Shape state transition data:
-=-=-

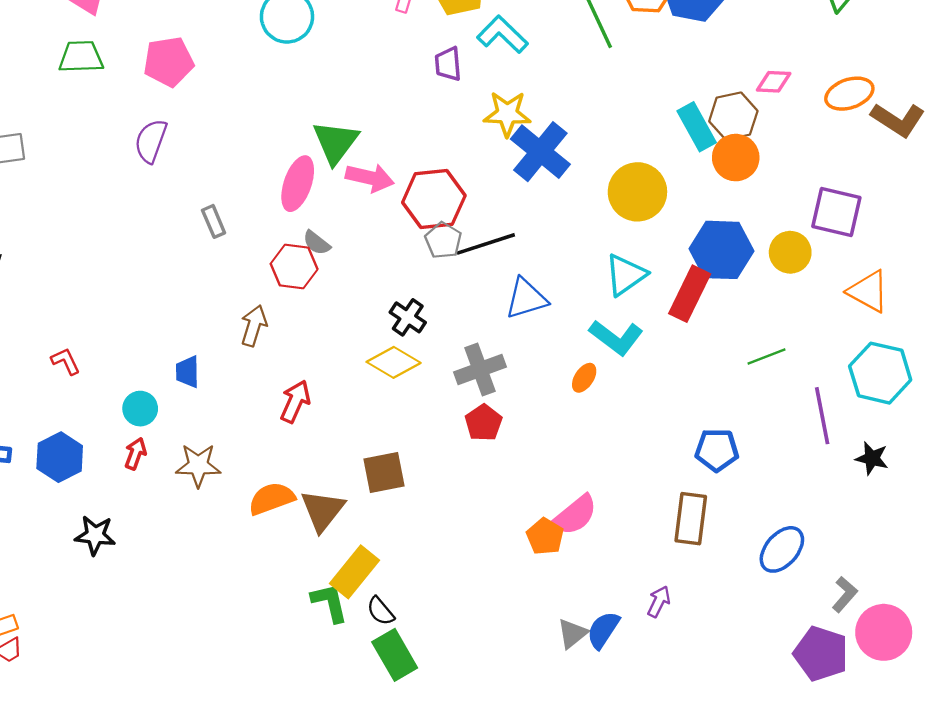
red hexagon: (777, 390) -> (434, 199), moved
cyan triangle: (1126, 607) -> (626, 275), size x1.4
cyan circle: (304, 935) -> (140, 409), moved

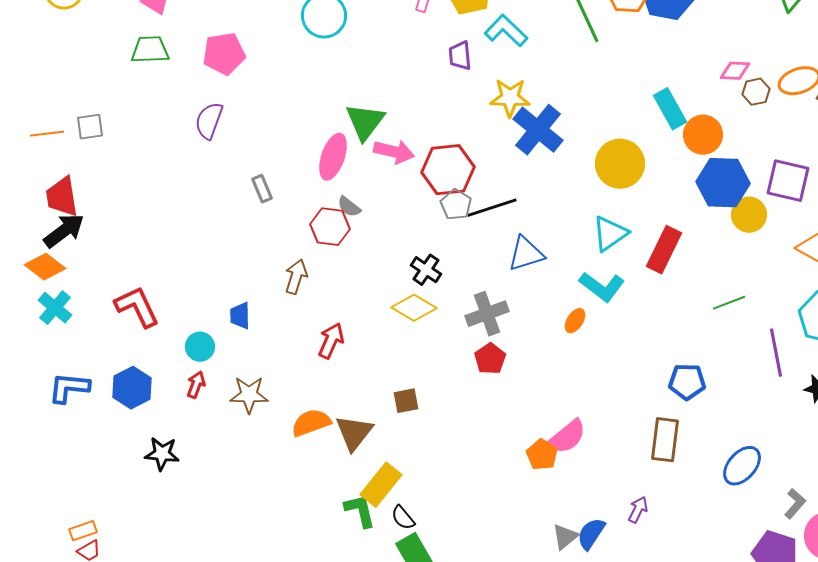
brown hexagon: (733, 116) -> (756, 92), moved, size x0.7
blue hexagon: (722, 250) -> (723, 183), moved
red L-shape: (66, 361) -> (137, 307), size x1.8
brown square: (384, 472) -> (406, 401), size x0.7

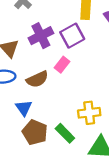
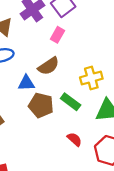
brown semicircle: (37, 79) -> (49, 66), moved
blue triangle: (24, 108) -> (26, 83), turned -48

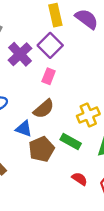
blue triangle: (26, 83) -> (24, 129), turned 30
brown pentagon: (41, 105) -> (41, 149), turned -30

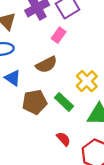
yellow cross: (88, 115) -> (87, 81), turned -35
blue triangle: (24, 129) -> (13, 78), moved

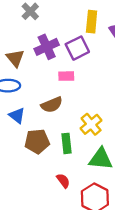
pink rectangle: (59, 35) -> (66, 76), turned 48
green rectangle: (64, 102) -> (66, 143), turned 36

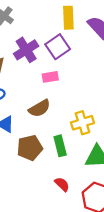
yellow cross: (91, 124) -> (82, 123), turned 30

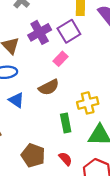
pink rectangle: (50, 77) -> (60, 59), turned -40
brown pentagon: (30, 148) -> (33, 155), moved, turned 30

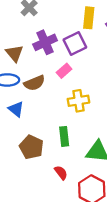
brown semicircle: (49, 87) -> (34, 83), moved
yellow cross: (88, 103) -> (78, 101), moved
brown pentagon: (33, 155) -> (31, 147), moved

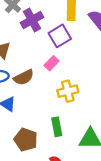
purple cross: (45, 42) -> (32, 20), moved

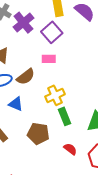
pink rectangle: (51, 63) -> (49, 59), turned 56
yellow cross: (68, 91) -> (55, 95), moved

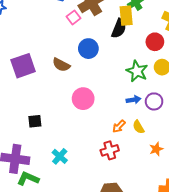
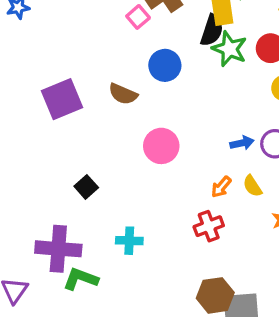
green star: (137, 71) -> (229, 49), moved
black square: (35, 121) -> (86, 187), turned -32
cyan cross: (60, 156) -> (129, 241), turned -35

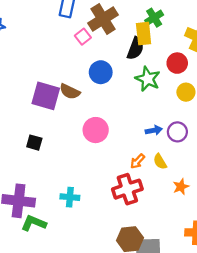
green star: (229, 49) -> (148, 79), moved
purple square: (62, 99) -> (46, 96), moved, turned 36
black square: (86, 187) -> (34, 143), moved, turned -35
red cross: (209, 226) -> (127, 189), size x1.4

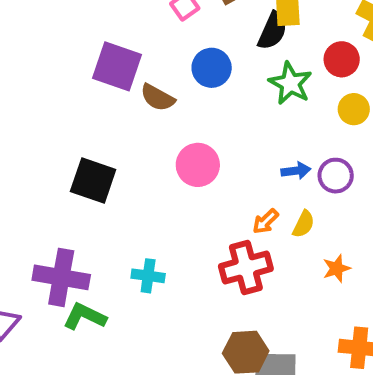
purple square: (46, 96) -> (117, 66), moved
black square: (34, 143) -> (93, 180), size x1.6
yellow semicircle: (160, 162) -> (304, 224), turned -126

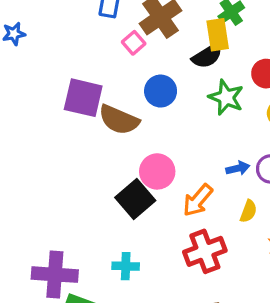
black semicircle: (273, 31) -> (207, 56), turned 40
brown semicircle: (158, 98) -> (119, 120), size x1.4
black square: (93, 180) -> (135, 199), moved, turned 36
orange arrow: (266, 221) -> (198, 200), moved, size x1.5

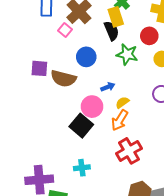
black semicircle: (207, 56) -> (112, 31), turned -72
purple square: (83, 98) -> (39, 68), size x0.7
blue arrow: (238, 168) -> (108, 87), moved
yellow semicircle: (248, 211) -> (122, 102), moved, turned -136

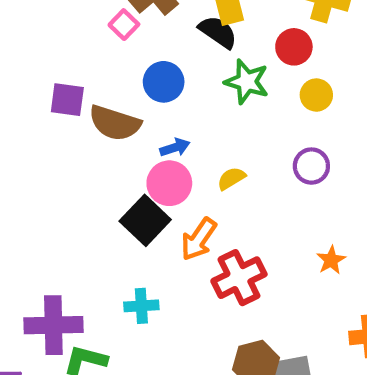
black semicircle: (112, 31) -> (218, 32), turned -36
blue arrow: (108, 87) -> (175, 147), moved
orange arrow: (120, 120) -> (199, 239), moved

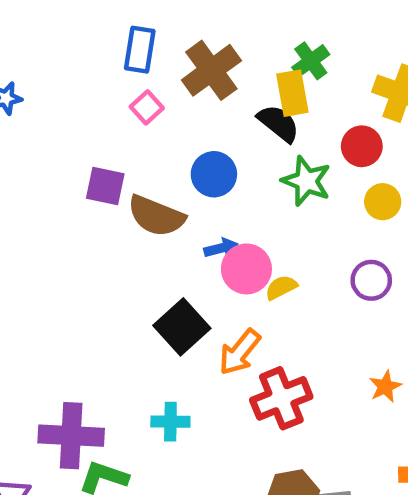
pink square: (124, 25) -> (147, 107), moved
pink circle: (169, 183) -> (246, 269), moved

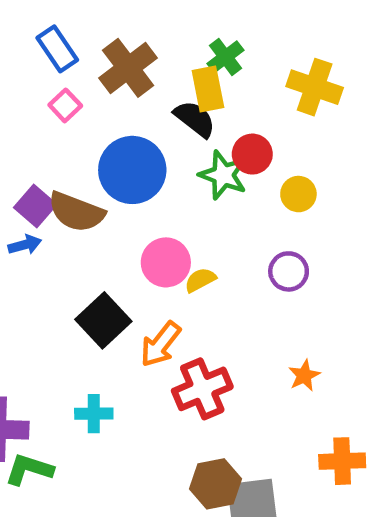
blue rectangle: (140, 50) -> (57, 49), turned -42
red circle: (362, 146) -> (252, 154), moved
blue circle: (214, 174) -> (132, 170), size x1.5
purple square: (105, 186) -> (35, 206), moved, turned 30
blue arrow: (221, 248) -> (25, 245), moved

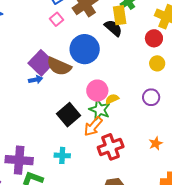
red circle: (252, 154) -> (154, 38), moved
green star: (223, 175) -> (100, 110), moved
purple square: (35, 206) -> (41, 63), size x1.4

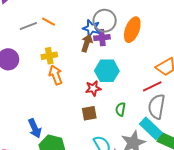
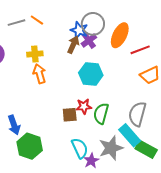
purple cross: (102, 38) -> (89, 41), turned -35
red line: (152, 86) -> (140, 50), moved
red star: (93, 88) -> (84, 106), moved
green semicircle: (120, 109) -> (101, 114), size x1.5

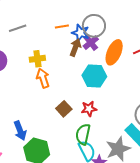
orange line: (37, 20) -> (62, 26), moved, turned -40
orange ellipse: (120, 35) -> (114, 52), moved
green semicircle: (101, 114) -> (83, 134), moved
brown square: (70, 115) -> (64, 109), moved, turned -35

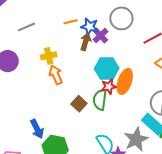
gray circle: (94, 26) -> (121, 18), moved
orange ellipse: (114, 52) -> (125, 81), moved
red star: (89, 109) -> (109, 87), moved
green semicircle: (83, 134) -> (100, 100), moved

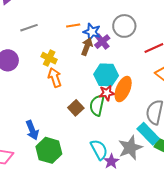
yellow cross: (49, 56) -> (49, 58), turned 35

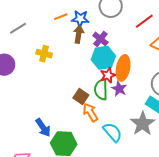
purple cross: (102, 42) -> (100, 39), moved
orange arrow: (55, 77) -> (90, 112), moved
purple star: (111, 161) -> (119, 89), moved

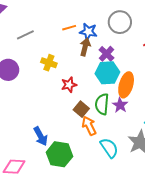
red star: (108, 75) -> (69, 85), moved

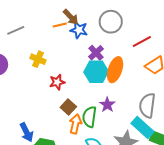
brown arrow: (85, 47) -> (71, 17), moved, turned 120
orange ellipse: (126, 85) -> (115, 70), moved
green semicircle: (102, 104) -> (89, 117), moved
orange arrow: (89, 126) -> (75, 124), turned 36

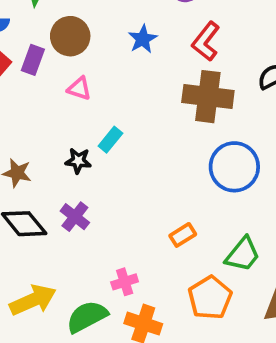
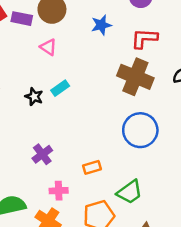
red L-shape: (206, 41) -> (144, 38), turned 40
purple rectangle: (33, 60) -> (22, 19), turned 66
purple cross: (75, 217) -> (42, 154), moved
pink cross: (125, 282) -> (59, 191), moved

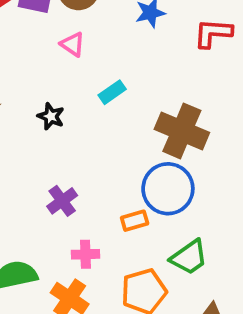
brown cross: (135, 77) -> (182, 131), moved
cyan rectangle: (60, 88) -> (112, 92), moved
blue circle: (140, 130) -> (168, 189), moved

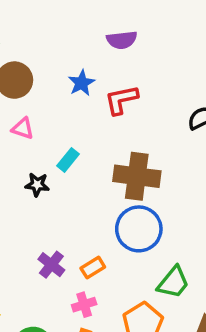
red L-shape: (213, 33) -> (121, 100), moved
black star: (51, 116) -> (37, 185), moved
orange rectangle: (135, 221) -> (93, 268), moved

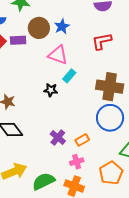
blue star: (81, 83) -> (62, 26), moved
pink triangle: (23, 128) -> (58, 55), moved, size x1.5

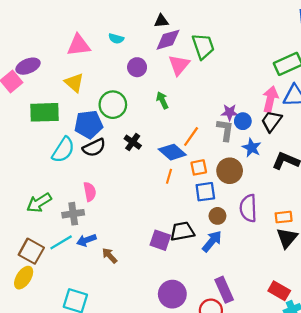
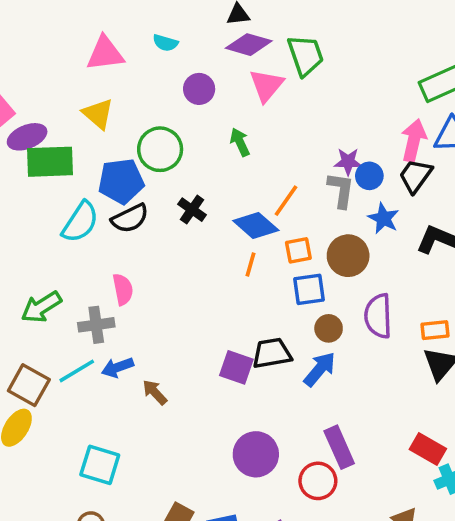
purple diamond: (168, 40) -> (249, 45), turned 32
purple ellipse: (28, 66) -> (27, 137), moved

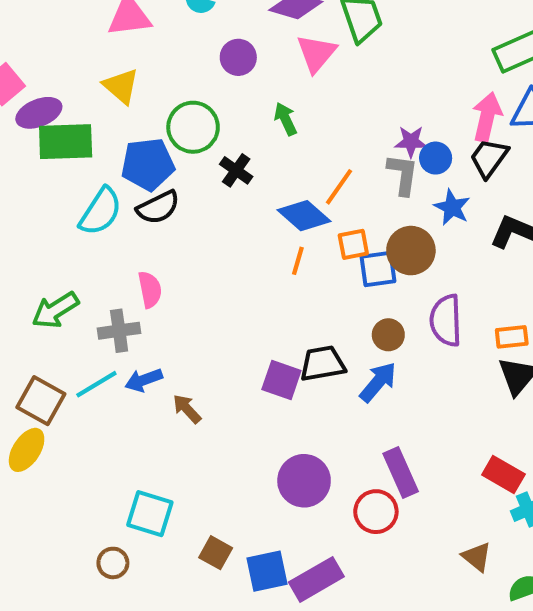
black cross: (192, 210) -> (236, 170), moved
blue square: (309, 289) -> (378, 269), moved
cyan square: (100, 465) -> (150, 514), moved

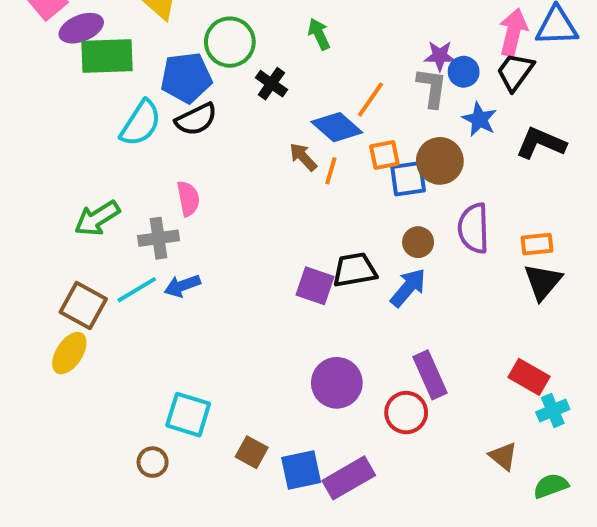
brown arrow: (187, 409) -> (303, 157), moved

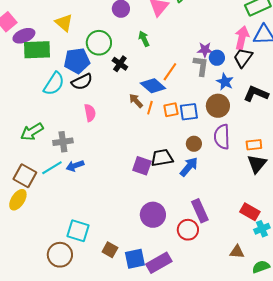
orange square: (384, 155) -> (171, 110), moved
brown circle: (440, 161) -> (218, 106), moved
pink semicircle: (188, 199) -> (90, 113), moved
brown triangle: (503, 456) -> (237, 252), turned -35
brown circle: (153, 462) -> (60, 255), size x1.6

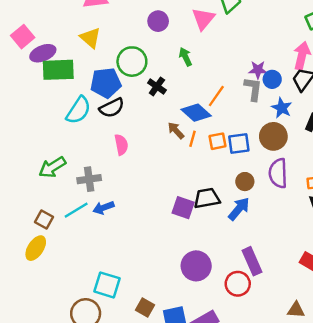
brown square: (25, 176) -> (44, 220), size x0.7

-=-=-

* _TASK DIRECTIONS_
Only the lines above from the one containing "pink cross: (125, 282) -> (59, 191), moved" through the one containing "pink triangle: (23, 128)" should be returned, verbatim and inclusive, with pictures excluded.

* _EXERCISE OUTPUT_
pink cross: (125, 282) -> (59, 191), moved

brown cross: (135, 77) -> (182, 131), moved
cyan rectangle: (60, 88) -> (112, 92), moved
blue circle: (140, 130) -> (168, 189), moved

red L-shape: (213, 33) -> (121, 100), moved
black star: (51, 116) -> (37, 185), moved
orange rectangle: (135, 221) -> (93, 268), moved

blue star: (81, 83) -> (62, 26), moved
pink triangle: (23, 128) -> (58, 55), moved, size x1.5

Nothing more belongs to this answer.